• [Raw data]
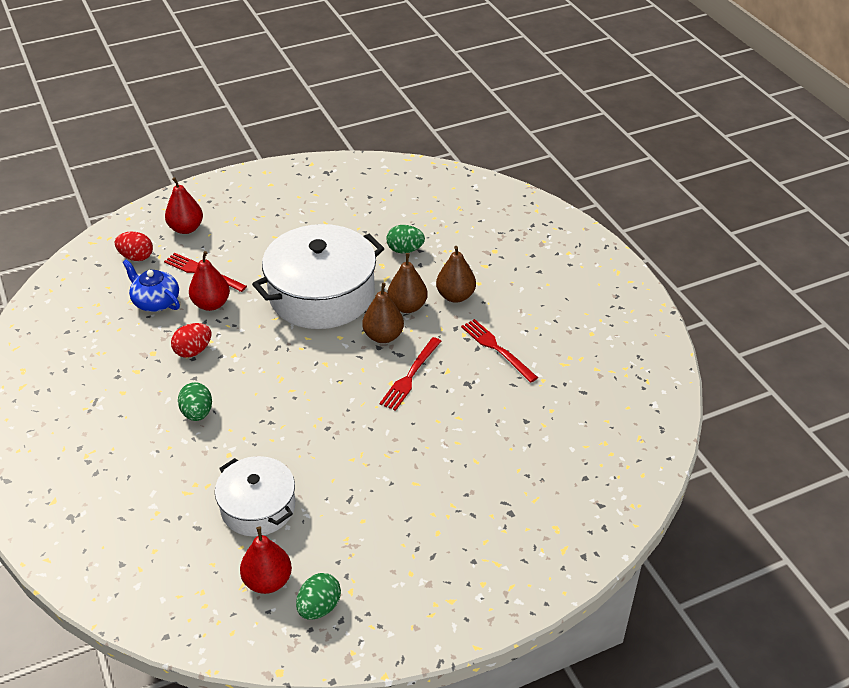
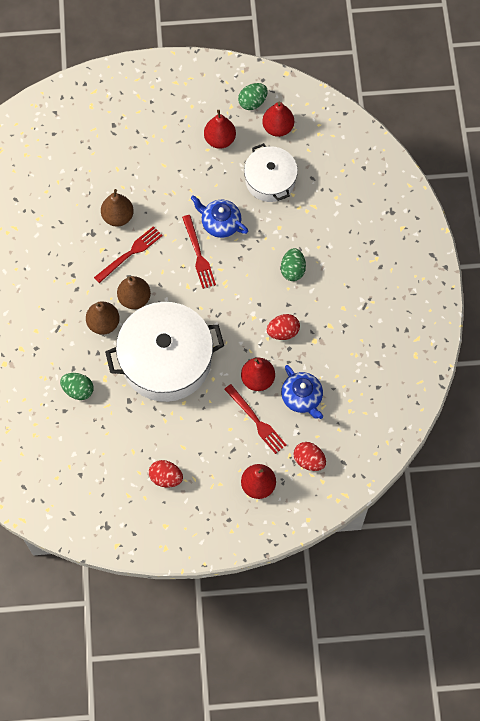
camera: 160 degrees left, 25 degrees up
(283, 213) = (166, 477): none -> red egg
(309, 437) = (220, 223): none -> blue teapot
(349, 538) = (220, 139): none -> red pear
(455, 296) = (61, 322): brown pear -> brown pear (118, 217)
(497, 349) = (56, 258): red fork -> red fork (198, 254)

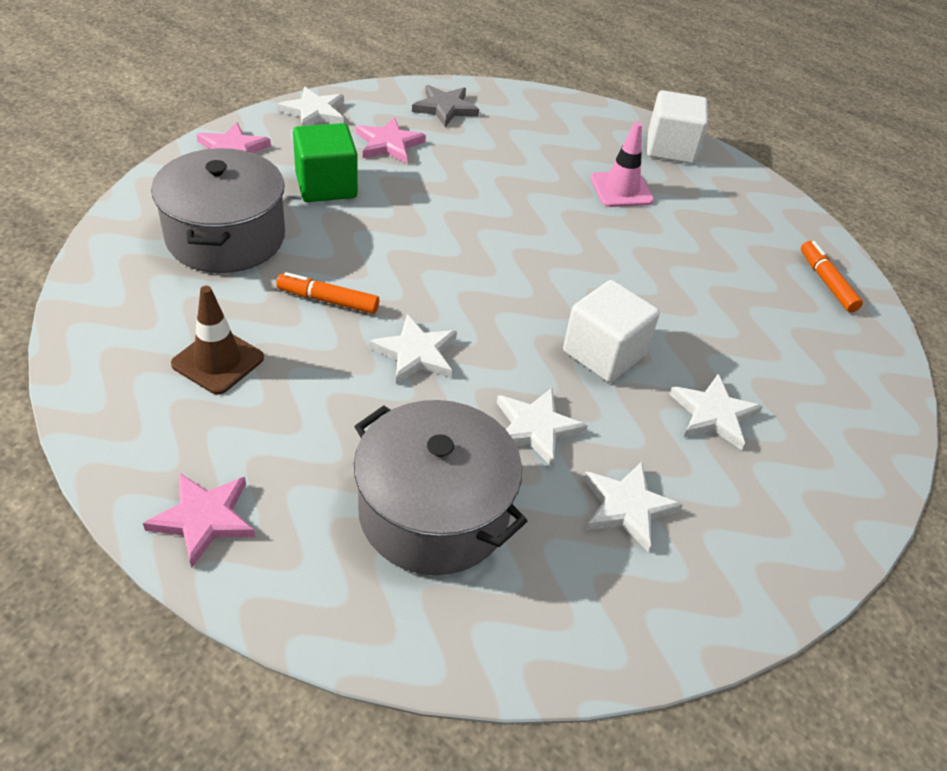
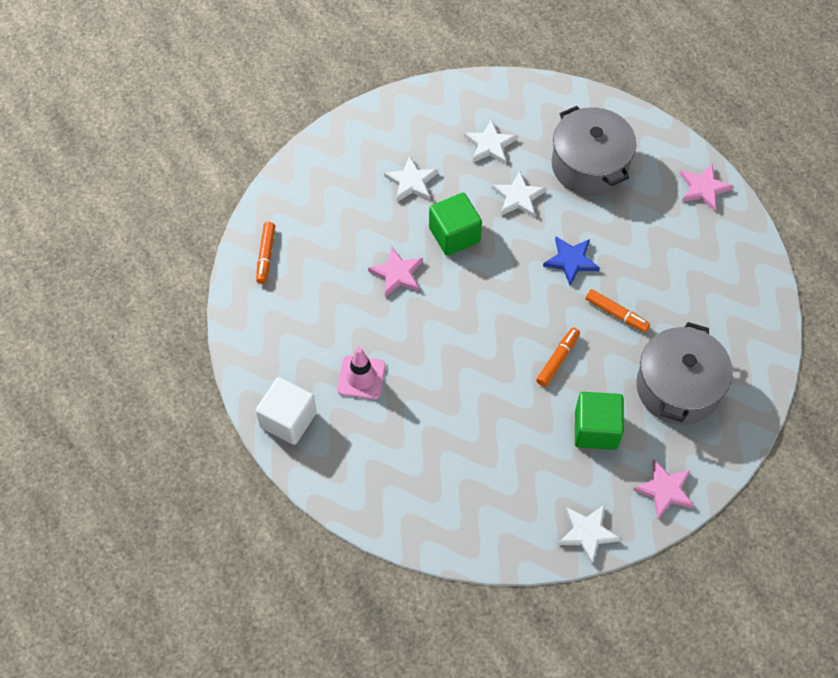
camera: 155 degrees left, 15 degrees up
(218, 361) = (690, 281): brown traffic cone -> none
(389, 144) = (532, 473): pink star -> pink star (397, 274)
(395, 240) = (557, 359): none -> orange marker
(416, 353) = (571, 261): white star -> blue star
(445, 108) = (467, 517): grey star -> none
(604, 353) = (454, 235): white cube -> green cube

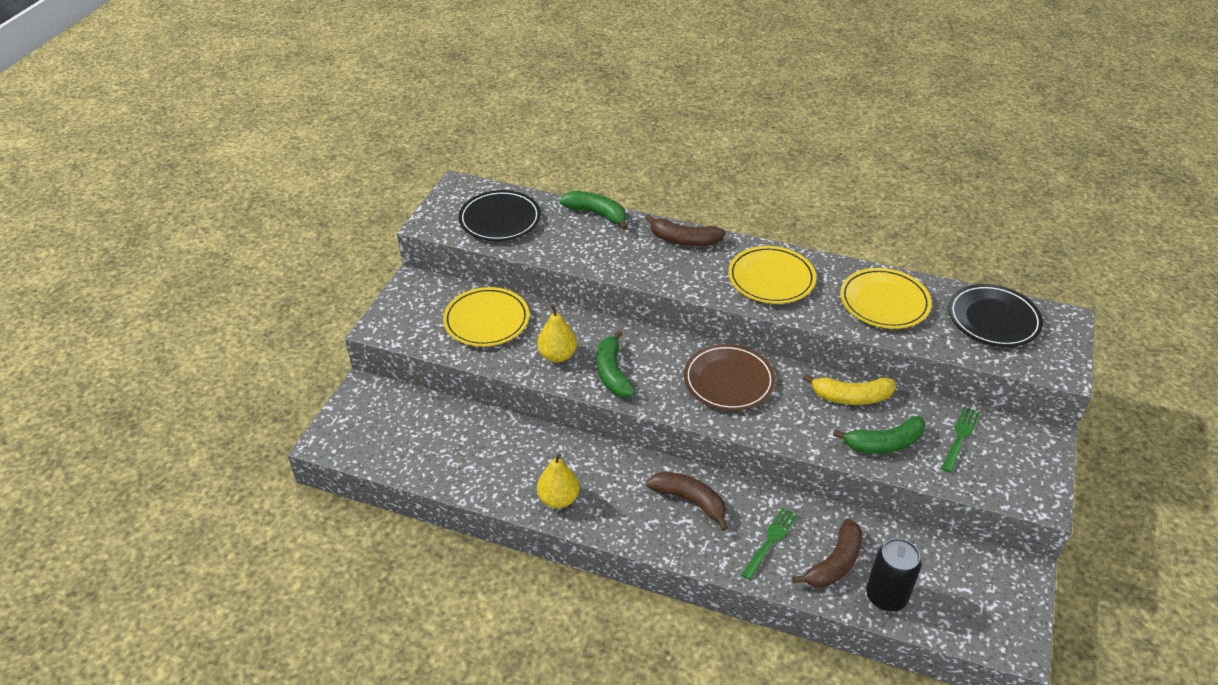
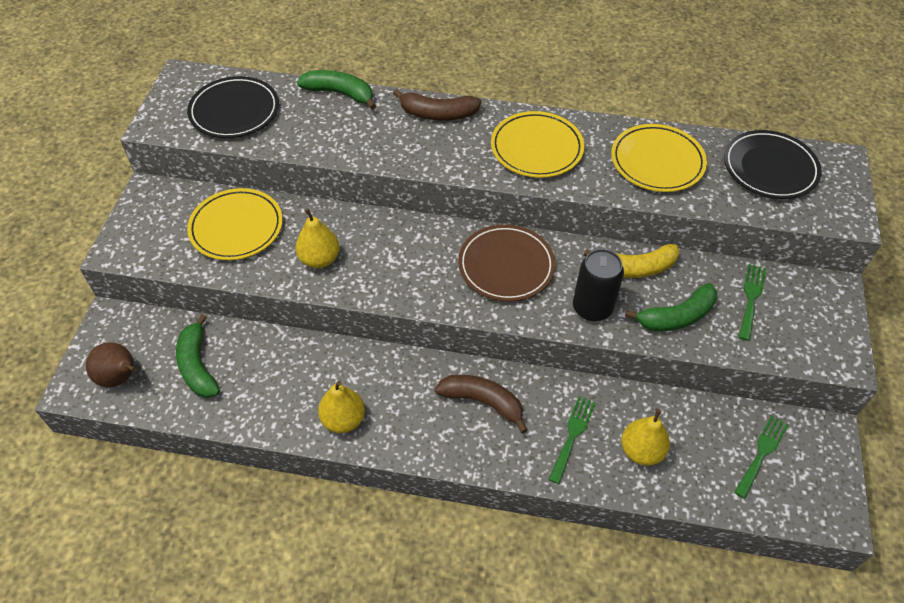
camera: 10 degrees left, 10 degrees up
(364, 438) = (120, 377): none -> brown pear
(612, 373) = (382, 272): green banana -> green banana (198, 366)
(834, 563) = (641, 451): brown banana -> yellow pear
(886, 596) = (698, 481): black can -> black can (592, 308)
(953, 581) = (762, 453): none -> green fork

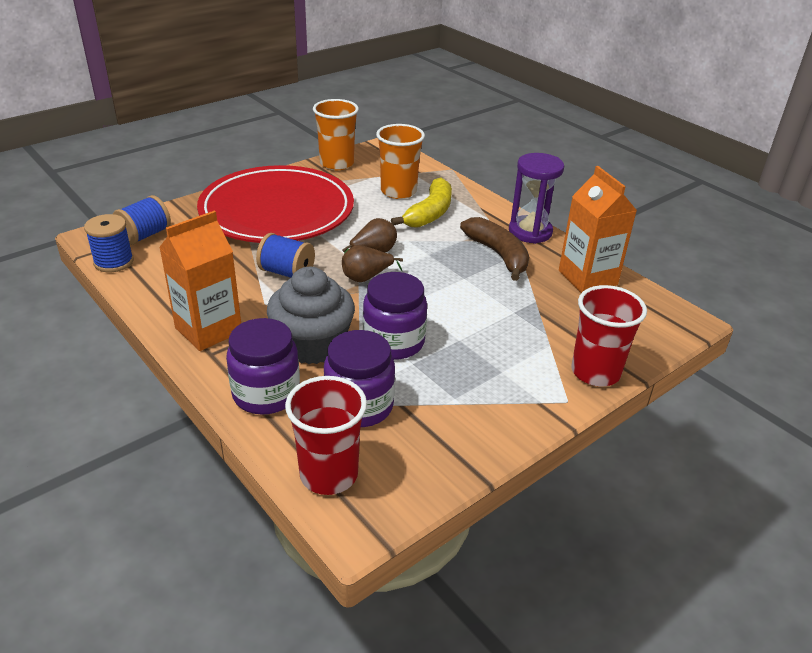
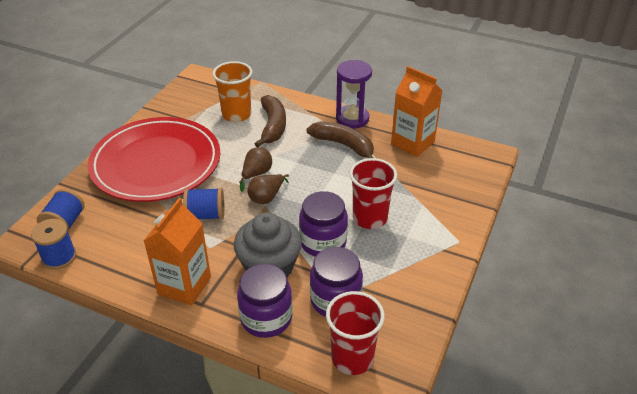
camera: 25 degrees left, 5 degrees up
(337, 163) = (170, 104): orange cup -> none
(429, 213) = (273, 126): yellow banana -> brown banana
(595, 372) = (462, 213): red cup -> red cup (370, 218)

• [What is expected] Beginning with the first line of the records and ending with the line that contains "(218, 361) = (690, 281): brown", reproduce every line exactly, omitting pictures and adding nothing.

• [Response to the exercise]
camera: 160 degrees left, 25 degrees up
(283, 213) = (166, 477): none -> red egg
(309, 437) = (220, 223): none -> blue teapot
(349, 538) = (220, 139): none -> red pear
(455, 296) = (61, 322): brown pear -> brown pear (118, 217)
(497, 349) = (56, 258): red fork -> red fork (198, 254)

camera: 155 degrees left, 15 degrees up
(218, 361) = (690, 281): brown traffic cone -> none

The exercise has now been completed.